(Dataset entries)

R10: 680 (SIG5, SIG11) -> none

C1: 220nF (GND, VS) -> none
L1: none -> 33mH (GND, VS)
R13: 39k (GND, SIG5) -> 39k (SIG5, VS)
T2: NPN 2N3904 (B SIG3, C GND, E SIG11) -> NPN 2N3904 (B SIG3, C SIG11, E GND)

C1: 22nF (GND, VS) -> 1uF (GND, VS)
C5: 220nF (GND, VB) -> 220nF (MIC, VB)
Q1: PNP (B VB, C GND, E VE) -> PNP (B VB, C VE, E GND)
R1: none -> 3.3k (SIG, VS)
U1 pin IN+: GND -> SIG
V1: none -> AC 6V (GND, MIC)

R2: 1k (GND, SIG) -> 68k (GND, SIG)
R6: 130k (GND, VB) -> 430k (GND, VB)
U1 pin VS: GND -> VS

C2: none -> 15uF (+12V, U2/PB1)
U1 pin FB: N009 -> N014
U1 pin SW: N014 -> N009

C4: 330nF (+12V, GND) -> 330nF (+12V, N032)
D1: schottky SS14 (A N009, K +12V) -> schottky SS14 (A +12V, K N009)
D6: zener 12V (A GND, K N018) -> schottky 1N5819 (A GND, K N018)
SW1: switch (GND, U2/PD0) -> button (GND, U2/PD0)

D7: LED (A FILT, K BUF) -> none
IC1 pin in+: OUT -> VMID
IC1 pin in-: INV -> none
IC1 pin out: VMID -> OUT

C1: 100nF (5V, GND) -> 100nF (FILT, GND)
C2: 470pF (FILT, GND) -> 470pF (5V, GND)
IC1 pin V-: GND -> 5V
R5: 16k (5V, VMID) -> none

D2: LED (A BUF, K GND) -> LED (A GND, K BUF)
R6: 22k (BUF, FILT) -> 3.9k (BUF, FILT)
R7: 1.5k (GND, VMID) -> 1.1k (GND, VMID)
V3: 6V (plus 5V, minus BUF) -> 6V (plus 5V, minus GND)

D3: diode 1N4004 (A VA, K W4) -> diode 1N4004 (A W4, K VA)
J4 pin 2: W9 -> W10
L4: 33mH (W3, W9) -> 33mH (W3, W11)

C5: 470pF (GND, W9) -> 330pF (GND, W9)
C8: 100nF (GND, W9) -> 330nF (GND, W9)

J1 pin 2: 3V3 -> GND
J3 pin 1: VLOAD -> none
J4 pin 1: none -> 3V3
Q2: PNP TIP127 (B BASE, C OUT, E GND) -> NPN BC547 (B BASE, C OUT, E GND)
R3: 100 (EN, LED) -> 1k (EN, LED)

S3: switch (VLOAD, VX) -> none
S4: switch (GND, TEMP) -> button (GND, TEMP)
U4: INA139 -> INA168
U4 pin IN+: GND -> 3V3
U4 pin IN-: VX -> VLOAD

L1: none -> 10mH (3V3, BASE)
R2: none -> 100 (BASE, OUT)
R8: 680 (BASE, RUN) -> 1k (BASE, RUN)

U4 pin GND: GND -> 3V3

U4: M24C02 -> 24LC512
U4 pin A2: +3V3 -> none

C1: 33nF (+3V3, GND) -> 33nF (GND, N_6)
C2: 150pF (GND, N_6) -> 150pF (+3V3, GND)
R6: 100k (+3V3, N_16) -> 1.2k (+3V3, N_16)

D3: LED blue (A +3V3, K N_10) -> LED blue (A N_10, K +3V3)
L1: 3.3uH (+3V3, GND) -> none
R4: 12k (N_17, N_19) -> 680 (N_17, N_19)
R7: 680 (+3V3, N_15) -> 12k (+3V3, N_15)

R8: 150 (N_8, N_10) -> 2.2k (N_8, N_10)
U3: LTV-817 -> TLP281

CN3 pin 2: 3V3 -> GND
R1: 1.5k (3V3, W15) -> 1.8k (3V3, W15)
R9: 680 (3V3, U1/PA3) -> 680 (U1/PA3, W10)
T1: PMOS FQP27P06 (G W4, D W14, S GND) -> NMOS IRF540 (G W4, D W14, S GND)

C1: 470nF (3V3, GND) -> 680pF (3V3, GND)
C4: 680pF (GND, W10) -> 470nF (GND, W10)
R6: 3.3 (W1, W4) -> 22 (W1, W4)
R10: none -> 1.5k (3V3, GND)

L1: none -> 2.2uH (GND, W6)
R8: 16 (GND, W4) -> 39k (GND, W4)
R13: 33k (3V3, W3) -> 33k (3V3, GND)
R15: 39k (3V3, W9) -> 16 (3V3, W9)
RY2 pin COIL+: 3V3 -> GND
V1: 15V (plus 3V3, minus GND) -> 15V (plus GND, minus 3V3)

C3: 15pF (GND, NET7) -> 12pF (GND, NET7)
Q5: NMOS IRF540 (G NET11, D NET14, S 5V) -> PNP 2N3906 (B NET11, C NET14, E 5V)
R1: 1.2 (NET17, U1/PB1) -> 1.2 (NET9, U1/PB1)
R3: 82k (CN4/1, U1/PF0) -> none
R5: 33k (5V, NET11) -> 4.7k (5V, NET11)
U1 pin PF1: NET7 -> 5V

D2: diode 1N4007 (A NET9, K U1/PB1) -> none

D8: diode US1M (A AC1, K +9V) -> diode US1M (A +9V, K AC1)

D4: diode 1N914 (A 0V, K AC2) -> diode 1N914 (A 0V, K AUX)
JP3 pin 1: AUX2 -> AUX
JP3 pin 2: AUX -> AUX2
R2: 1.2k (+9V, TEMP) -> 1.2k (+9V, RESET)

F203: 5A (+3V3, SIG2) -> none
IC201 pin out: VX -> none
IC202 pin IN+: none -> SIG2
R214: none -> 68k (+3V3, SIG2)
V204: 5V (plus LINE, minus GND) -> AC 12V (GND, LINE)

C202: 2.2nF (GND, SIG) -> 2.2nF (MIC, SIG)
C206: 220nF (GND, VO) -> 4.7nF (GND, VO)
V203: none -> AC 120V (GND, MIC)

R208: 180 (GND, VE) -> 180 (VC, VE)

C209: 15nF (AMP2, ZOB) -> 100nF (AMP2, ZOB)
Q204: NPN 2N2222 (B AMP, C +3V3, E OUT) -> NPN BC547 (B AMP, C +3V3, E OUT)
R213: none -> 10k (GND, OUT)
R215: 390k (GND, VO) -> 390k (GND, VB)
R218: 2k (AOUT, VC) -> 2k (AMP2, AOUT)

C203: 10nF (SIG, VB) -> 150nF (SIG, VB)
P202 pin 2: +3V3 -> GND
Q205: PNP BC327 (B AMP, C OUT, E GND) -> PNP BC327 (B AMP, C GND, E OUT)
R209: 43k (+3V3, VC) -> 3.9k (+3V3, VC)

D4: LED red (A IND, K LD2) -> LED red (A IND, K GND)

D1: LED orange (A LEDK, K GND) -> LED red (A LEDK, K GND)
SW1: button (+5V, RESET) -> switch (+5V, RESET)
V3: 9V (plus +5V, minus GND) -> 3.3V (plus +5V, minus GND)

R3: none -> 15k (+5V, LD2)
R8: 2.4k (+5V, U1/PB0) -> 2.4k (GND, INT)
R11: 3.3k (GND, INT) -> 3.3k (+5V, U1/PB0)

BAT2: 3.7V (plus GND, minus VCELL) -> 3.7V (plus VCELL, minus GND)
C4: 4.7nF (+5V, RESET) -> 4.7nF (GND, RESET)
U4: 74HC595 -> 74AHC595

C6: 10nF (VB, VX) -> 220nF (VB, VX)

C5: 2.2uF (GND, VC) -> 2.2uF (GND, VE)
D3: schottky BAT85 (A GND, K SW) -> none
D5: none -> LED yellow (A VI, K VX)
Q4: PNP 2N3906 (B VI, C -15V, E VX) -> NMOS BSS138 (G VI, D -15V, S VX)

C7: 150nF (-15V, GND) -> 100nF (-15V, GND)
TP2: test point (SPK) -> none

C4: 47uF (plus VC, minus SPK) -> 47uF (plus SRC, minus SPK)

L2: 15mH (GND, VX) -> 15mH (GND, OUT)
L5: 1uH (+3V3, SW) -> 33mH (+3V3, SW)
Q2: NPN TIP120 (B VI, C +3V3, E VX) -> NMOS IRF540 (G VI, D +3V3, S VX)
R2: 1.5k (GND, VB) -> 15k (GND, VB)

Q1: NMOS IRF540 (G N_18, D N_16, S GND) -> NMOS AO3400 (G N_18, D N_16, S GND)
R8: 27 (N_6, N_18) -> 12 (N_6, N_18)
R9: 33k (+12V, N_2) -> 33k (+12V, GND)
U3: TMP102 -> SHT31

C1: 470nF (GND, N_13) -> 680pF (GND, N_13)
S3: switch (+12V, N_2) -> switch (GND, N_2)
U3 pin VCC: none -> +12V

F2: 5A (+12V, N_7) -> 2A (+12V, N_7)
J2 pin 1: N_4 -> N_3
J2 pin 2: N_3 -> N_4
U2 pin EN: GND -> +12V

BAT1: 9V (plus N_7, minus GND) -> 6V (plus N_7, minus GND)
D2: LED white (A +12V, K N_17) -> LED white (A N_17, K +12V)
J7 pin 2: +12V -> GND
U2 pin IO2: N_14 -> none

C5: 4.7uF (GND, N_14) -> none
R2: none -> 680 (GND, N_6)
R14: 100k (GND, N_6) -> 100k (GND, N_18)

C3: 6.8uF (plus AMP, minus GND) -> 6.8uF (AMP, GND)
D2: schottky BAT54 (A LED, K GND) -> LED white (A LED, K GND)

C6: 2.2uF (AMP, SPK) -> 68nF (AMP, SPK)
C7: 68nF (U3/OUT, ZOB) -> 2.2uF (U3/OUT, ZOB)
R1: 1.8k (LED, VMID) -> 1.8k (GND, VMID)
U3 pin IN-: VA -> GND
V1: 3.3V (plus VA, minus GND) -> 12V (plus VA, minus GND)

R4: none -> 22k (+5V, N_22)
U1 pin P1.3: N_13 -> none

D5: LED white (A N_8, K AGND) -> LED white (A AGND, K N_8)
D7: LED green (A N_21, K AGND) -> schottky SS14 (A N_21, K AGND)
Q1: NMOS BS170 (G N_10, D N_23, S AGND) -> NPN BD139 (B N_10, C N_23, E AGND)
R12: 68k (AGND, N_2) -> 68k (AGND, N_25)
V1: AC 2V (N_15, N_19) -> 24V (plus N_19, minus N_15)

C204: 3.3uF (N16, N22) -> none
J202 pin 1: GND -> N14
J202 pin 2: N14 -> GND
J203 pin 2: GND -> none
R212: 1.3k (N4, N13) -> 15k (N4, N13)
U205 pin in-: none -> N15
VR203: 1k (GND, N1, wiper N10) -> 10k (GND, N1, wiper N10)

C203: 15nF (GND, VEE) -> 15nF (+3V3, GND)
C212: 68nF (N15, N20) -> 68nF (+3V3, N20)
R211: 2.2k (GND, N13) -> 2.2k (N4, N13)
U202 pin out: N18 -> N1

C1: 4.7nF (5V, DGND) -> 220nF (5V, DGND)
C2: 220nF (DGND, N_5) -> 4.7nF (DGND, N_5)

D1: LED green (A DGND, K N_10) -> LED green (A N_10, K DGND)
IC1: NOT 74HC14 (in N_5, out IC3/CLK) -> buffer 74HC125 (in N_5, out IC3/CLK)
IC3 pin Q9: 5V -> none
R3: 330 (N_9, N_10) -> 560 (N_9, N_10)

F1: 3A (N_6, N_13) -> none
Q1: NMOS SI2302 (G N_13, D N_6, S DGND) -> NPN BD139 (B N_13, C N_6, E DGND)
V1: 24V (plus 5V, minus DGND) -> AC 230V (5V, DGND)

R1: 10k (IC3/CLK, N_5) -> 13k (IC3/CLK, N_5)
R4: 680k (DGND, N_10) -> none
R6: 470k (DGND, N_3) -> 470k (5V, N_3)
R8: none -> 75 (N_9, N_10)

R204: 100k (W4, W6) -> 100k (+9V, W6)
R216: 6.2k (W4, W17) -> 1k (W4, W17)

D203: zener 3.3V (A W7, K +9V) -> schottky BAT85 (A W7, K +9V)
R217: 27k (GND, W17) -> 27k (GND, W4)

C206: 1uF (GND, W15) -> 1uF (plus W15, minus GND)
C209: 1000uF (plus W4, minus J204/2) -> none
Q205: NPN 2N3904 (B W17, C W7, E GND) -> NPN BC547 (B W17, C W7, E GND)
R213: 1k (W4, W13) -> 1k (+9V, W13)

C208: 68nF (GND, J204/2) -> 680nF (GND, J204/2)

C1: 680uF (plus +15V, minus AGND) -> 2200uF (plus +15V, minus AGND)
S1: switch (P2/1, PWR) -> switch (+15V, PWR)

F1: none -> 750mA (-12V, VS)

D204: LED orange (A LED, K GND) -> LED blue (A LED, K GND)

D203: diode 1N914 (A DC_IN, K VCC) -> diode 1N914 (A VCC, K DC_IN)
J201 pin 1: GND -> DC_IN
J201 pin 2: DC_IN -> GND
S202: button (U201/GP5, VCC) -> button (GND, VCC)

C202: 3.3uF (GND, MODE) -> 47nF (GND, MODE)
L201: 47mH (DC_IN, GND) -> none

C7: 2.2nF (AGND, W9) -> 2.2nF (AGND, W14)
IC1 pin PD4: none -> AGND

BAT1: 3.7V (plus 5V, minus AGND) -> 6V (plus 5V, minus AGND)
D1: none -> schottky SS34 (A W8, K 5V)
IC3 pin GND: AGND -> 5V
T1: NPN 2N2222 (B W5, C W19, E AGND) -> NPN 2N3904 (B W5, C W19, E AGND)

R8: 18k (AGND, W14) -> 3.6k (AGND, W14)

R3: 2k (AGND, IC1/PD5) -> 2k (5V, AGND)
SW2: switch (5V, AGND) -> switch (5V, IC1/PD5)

(End Dataset entries)

The reply should hold only the lines of the listing above starting at the line containing "R10: none -> 1.5k (3V3, GND)" and ending at the line containing "U1 pin PF1: NET7 -> 5V", exactly as written.

→ **Exercise solution**:
R10: none -> 1.5k (3V3, GND)

L1: none -> 2.2uH (GND, W6)
R8: 16 (GND, W4) -> 39k (GND, W4)
R13: 33k (3V3, W3) -> 33k (3V3, GND)
R15: 39k (3V3, W9) -> 16 (3V3, W9)
RY2 pin COIL+: 3V3 -> GND
V1: 15V (plus 3V3, minus GND) -> 15V (plus GND, minus 3V3)

C3: 15pF (GND, NET7) -> 12pF (GND, NET7)
Q5: NMOS IRF540 (G NET11, D NET14, S 5V) -> PNP 2N3906 (B NET11, C NET14, E 5V)
R1: 1.2 (NET17, U1/PB1) -> 1.2 (NET9, U1/PB1)
R3: 82k (CN4/1, U1/PF0) -> none
R5: 33k (5V, NET11) -> 4.7k (5V, NET11)
U1 pin PF1: NET7 -> 5V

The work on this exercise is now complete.